Exercise requirements:
Work out how many lines below contain the word "turquoise", then give that number alone.

------ Supplied records ------

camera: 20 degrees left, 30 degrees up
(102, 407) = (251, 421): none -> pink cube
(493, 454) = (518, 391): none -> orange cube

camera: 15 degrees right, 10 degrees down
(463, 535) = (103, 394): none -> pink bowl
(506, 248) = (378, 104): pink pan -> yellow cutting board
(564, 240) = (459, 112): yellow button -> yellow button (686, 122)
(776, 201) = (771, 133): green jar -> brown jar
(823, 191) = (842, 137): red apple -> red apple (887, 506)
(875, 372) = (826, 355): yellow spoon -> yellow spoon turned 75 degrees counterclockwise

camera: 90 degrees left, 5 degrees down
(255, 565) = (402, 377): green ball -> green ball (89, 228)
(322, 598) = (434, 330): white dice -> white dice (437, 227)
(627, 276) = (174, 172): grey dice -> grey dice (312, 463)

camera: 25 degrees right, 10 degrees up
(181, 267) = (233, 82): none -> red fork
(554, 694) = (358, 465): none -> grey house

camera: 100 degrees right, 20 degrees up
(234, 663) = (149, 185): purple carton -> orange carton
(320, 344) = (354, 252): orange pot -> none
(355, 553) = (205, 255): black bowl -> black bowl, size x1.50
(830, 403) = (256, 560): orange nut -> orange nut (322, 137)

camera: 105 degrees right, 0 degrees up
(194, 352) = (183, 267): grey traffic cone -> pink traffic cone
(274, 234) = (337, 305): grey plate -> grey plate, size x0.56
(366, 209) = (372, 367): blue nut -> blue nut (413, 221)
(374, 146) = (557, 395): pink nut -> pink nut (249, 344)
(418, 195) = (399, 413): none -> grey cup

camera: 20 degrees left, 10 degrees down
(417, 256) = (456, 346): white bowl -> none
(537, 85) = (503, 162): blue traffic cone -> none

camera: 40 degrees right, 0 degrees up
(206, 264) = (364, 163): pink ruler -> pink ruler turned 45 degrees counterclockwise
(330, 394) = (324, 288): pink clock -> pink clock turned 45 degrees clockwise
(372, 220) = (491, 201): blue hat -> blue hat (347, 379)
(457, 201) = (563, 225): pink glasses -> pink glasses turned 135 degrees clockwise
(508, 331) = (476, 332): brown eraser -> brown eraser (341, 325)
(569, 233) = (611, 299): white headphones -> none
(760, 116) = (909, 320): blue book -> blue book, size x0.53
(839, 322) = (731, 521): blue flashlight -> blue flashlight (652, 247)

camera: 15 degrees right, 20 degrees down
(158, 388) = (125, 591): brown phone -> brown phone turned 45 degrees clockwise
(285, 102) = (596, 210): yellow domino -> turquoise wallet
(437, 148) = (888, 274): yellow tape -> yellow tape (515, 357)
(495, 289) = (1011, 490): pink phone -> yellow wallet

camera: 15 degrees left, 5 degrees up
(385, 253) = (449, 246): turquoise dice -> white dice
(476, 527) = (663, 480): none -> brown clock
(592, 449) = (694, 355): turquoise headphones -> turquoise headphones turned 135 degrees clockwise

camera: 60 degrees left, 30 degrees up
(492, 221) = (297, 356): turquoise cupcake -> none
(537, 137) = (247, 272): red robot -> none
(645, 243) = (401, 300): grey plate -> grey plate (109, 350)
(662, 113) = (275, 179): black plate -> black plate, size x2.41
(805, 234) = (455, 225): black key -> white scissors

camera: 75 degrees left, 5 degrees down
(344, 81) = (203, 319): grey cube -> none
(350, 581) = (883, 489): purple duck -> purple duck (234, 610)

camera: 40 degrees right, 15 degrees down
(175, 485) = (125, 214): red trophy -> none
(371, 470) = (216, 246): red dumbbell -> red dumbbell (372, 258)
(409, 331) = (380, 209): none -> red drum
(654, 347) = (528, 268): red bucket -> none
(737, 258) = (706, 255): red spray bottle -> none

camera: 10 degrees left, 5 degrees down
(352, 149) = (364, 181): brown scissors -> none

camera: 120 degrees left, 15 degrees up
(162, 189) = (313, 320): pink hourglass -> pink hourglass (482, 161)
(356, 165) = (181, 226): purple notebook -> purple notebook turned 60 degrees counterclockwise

------

Result of this exercise:
4